Repeat only the stretch of lines below that runs from the line with "- shifted: ciseaux" through the line with "- repainted: lampe [blanc]", unaltered.

━━━ EXTRACTED MATERIAL ━━━

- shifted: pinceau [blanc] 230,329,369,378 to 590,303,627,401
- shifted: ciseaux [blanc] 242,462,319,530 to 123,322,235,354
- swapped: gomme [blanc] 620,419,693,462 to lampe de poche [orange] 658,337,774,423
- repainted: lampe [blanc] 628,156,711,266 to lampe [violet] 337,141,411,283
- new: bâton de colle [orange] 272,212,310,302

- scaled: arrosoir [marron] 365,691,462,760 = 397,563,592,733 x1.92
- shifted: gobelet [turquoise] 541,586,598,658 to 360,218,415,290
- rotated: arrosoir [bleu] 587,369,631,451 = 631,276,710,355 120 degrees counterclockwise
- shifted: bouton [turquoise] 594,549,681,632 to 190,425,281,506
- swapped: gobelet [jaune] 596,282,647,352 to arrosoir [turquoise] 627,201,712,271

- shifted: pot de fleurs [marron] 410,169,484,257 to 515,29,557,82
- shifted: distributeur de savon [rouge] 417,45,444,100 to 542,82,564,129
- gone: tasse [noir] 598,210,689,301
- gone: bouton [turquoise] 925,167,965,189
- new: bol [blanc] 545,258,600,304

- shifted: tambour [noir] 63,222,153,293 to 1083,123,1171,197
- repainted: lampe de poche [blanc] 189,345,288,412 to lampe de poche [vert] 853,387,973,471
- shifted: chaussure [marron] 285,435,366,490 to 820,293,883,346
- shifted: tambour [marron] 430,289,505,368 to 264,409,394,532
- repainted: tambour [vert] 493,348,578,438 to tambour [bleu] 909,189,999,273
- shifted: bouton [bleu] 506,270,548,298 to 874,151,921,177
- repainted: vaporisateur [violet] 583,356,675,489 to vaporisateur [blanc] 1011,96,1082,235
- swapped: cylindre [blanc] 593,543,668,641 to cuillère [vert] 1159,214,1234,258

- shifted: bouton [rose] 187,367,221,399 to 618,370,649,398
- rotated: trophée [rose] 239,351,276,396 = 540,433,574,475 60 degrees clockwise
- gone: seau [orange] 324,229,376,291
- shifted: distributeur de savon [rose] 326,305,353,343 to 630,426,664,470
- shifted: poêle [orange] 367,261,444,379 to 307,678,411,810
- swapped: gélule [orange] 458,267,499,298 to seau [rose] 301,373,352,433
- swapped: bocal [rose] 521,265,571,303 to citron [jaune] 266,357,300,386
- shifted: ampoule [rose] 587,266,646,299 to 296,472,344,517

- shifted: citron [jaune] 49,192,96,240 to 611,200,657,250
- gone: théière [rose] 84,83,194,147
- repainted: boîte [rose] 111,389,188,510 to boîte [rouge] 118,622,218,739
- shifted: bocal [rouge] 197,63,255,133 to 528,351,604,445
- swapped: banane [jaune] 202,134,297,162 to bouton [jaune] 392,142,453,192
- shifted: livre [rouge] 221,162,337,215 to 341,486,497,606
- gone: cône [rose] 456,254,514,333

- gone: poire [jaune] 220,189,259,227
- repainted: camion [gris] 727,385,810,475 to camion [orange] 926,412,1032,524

━━━

§ TASK RESULT:
- shifted: ciseaux [blanc] 242,462,319,530 to 123,322,235,354
- swapped: gomme [blanc] 620,419,693,462 to lampe de poche [orange] 658,337,774,423
- repainted: lampe [blanc] 628,156,711,266 to lampe [violet] 337,141,411,283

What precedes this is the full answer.